Provided records: Begin

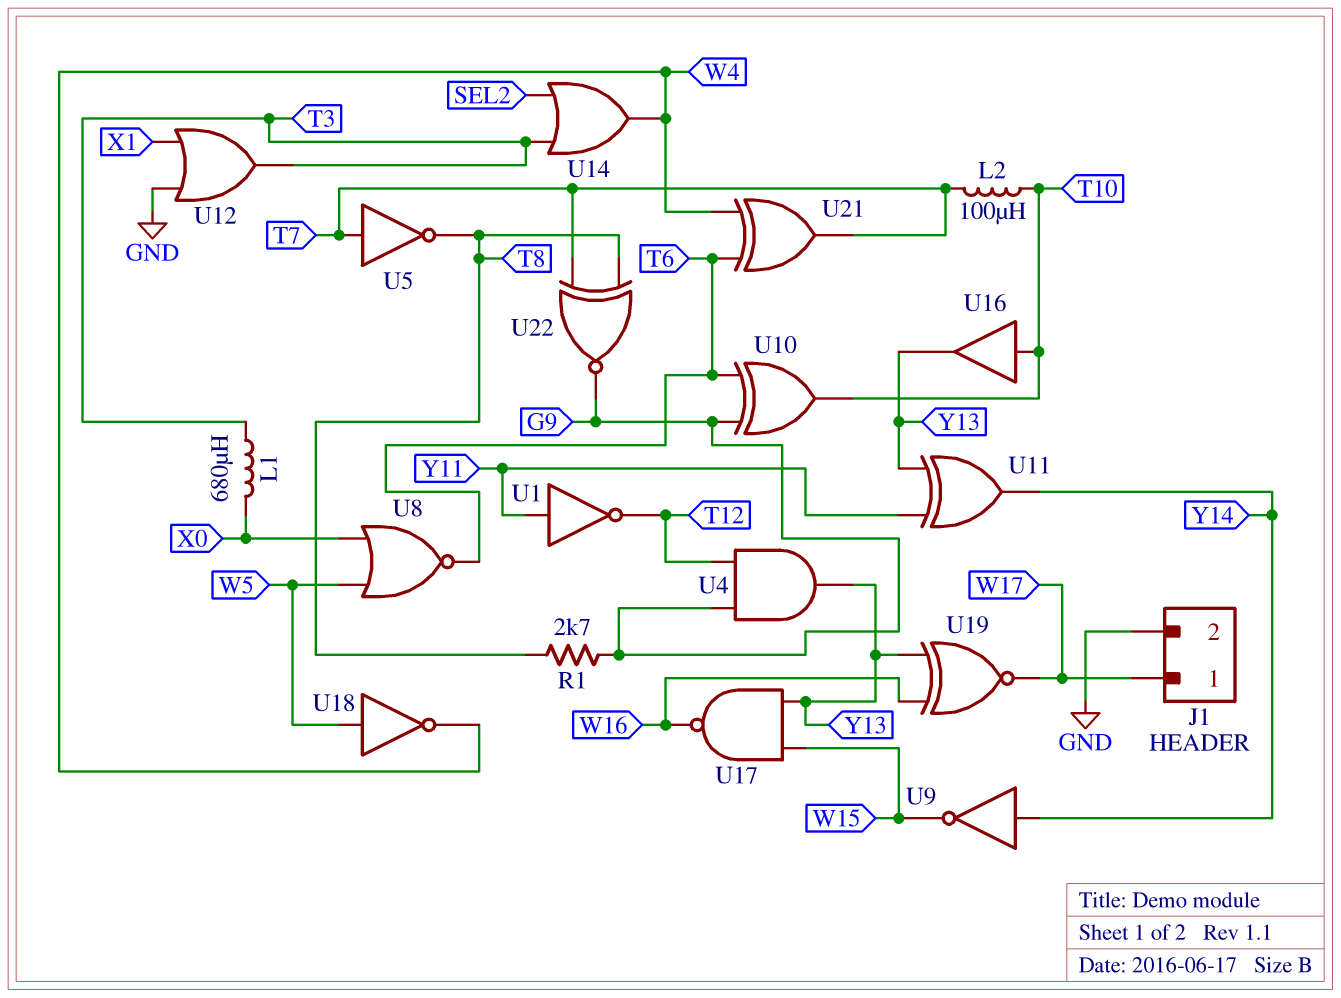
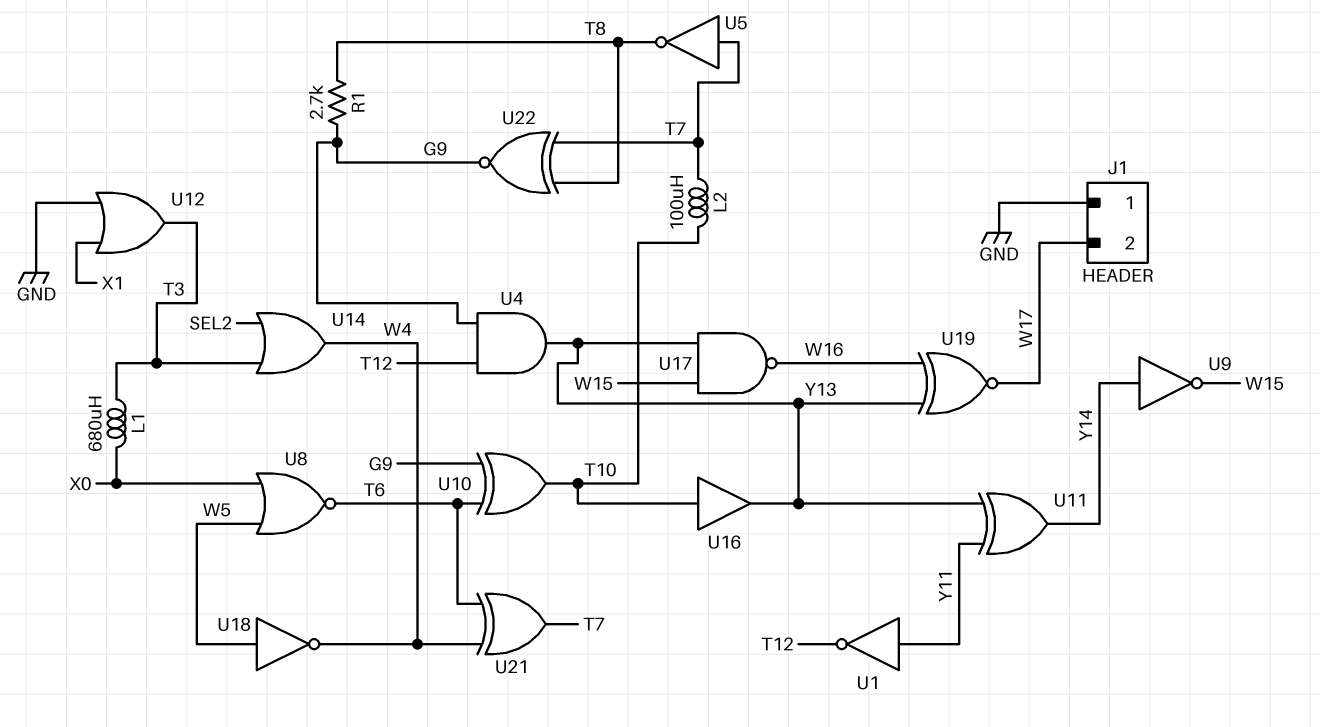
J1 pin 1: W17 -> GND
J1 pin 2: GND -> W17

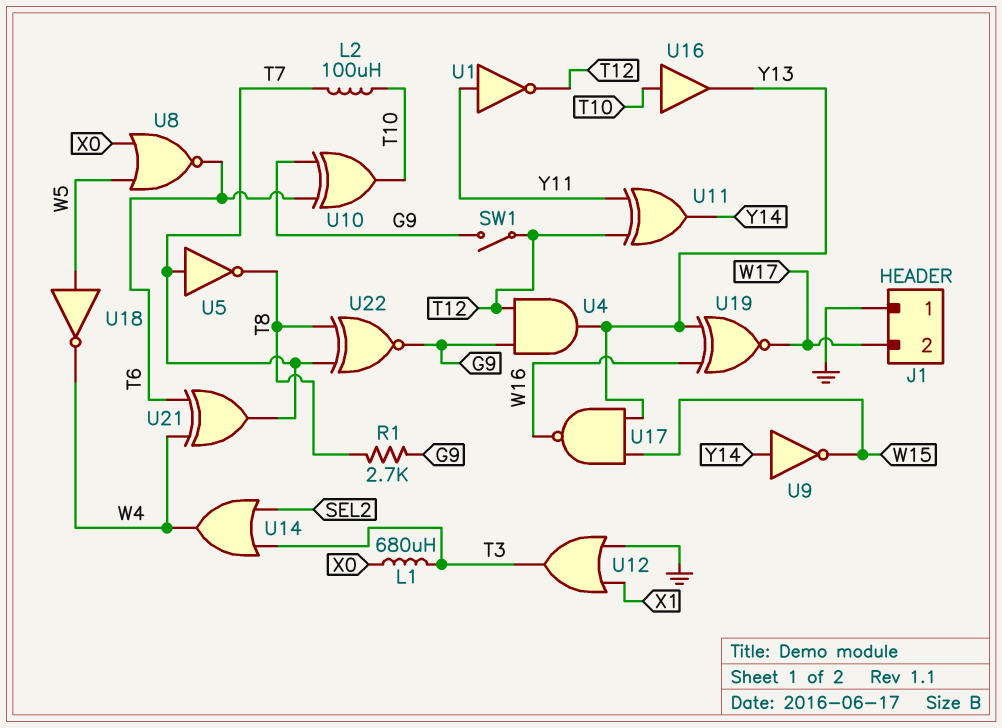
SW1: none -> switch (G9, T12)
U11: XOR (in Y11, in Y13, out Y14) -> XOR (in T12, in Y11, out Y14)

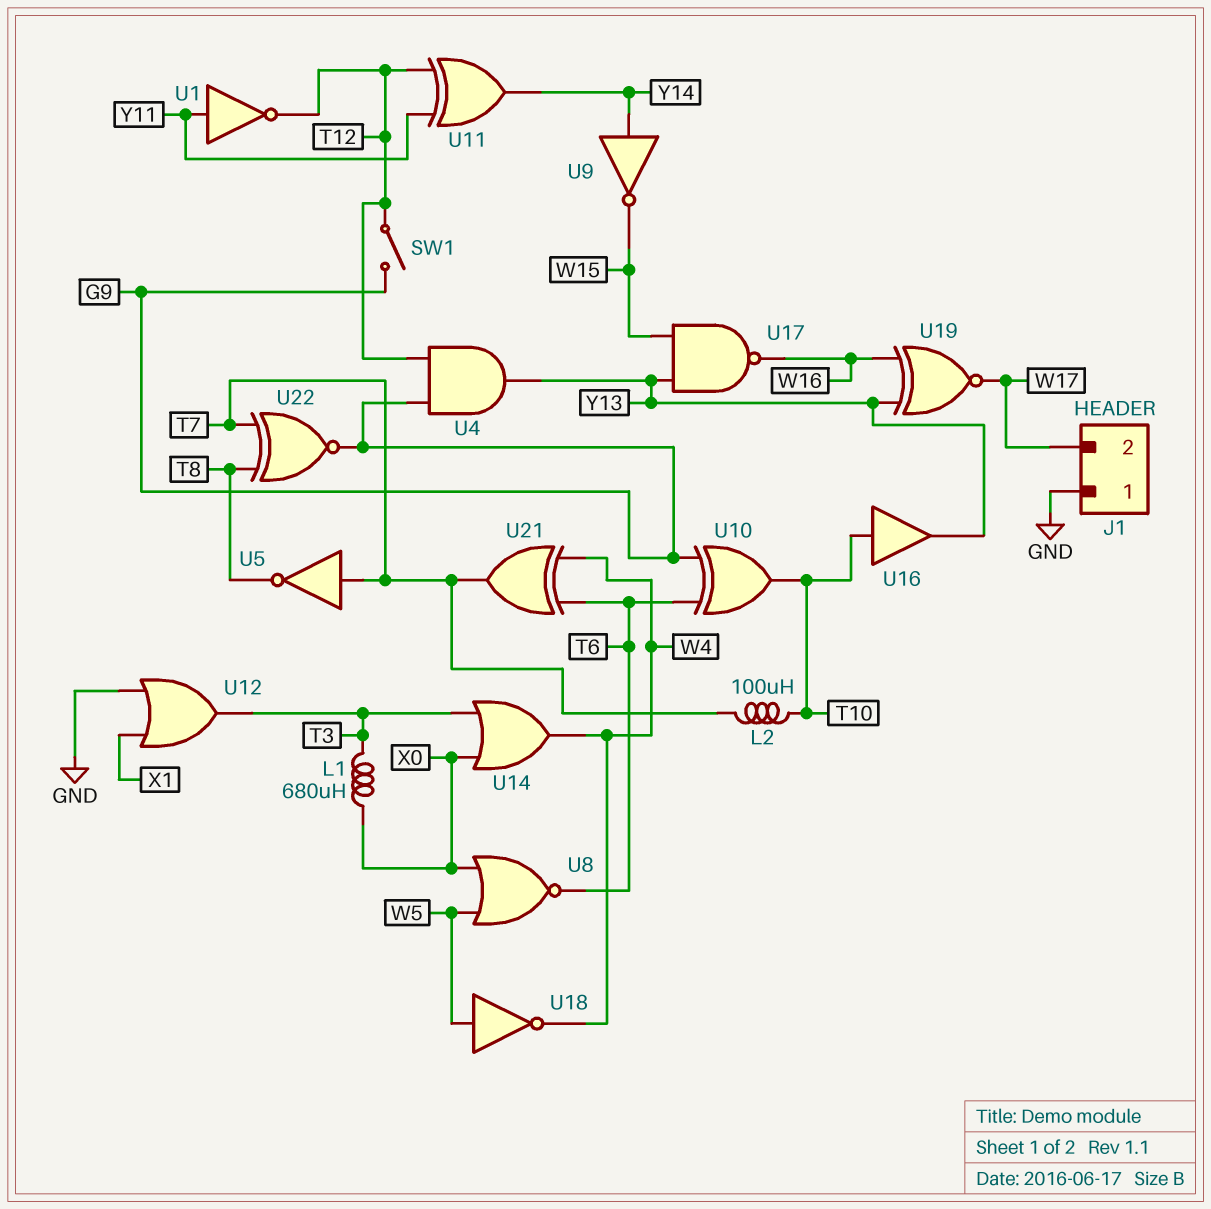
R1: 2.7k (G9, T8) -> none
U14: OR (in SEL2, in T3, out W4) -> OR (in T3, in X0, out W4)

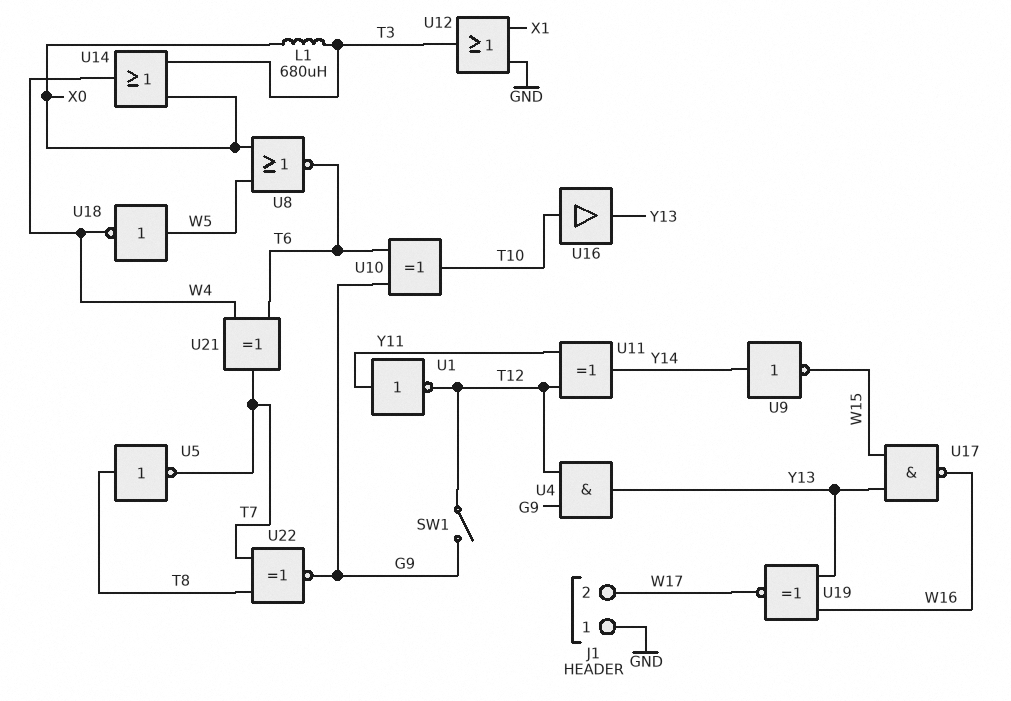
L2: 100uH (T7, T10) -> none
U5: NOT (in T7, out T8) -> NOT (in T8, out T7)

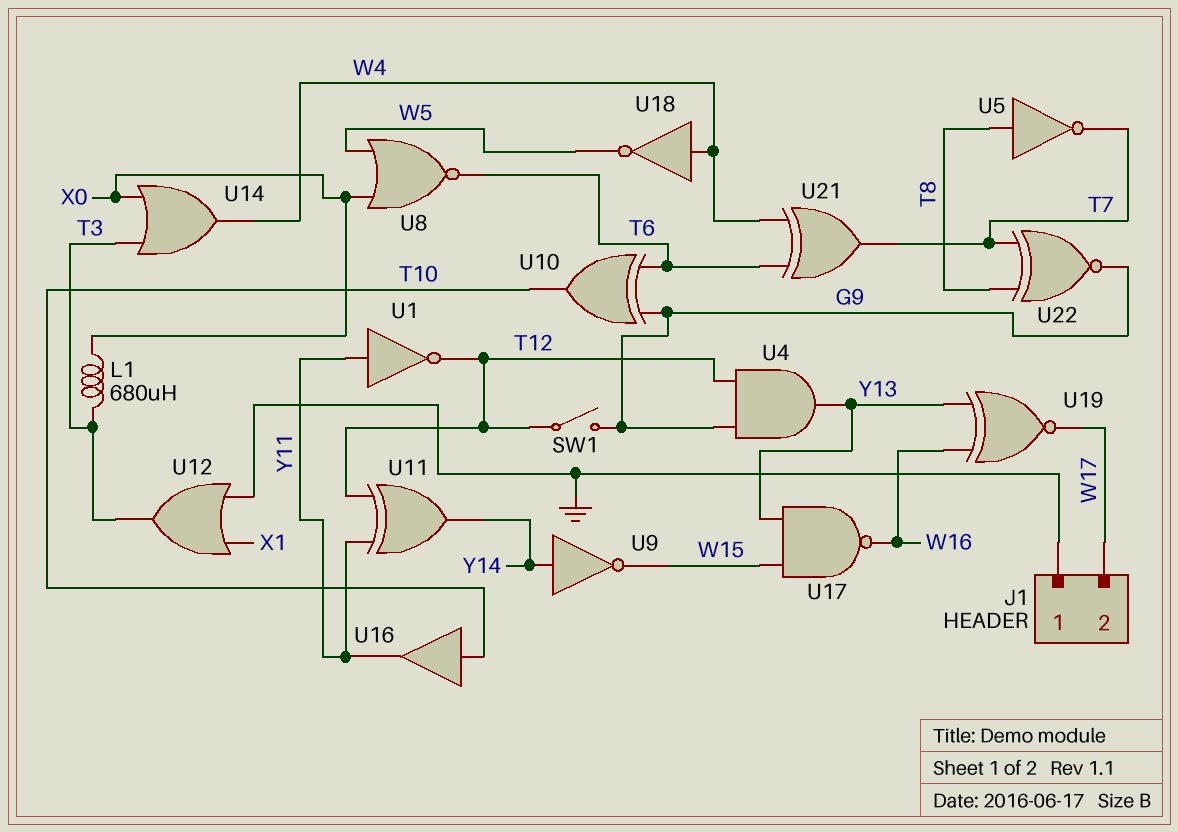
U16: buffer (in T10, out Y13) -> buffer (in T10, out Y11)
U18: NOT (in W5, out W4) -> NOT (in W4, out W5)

Provided records: End

§ Task item
Search the data above for "none" and copy every line where it turns up.

§ Your solution
SW1: none -> switch (G9, T12)
R1: 2.7k (G9, T8) -> none
L2: 100uH (T7, T10) -> none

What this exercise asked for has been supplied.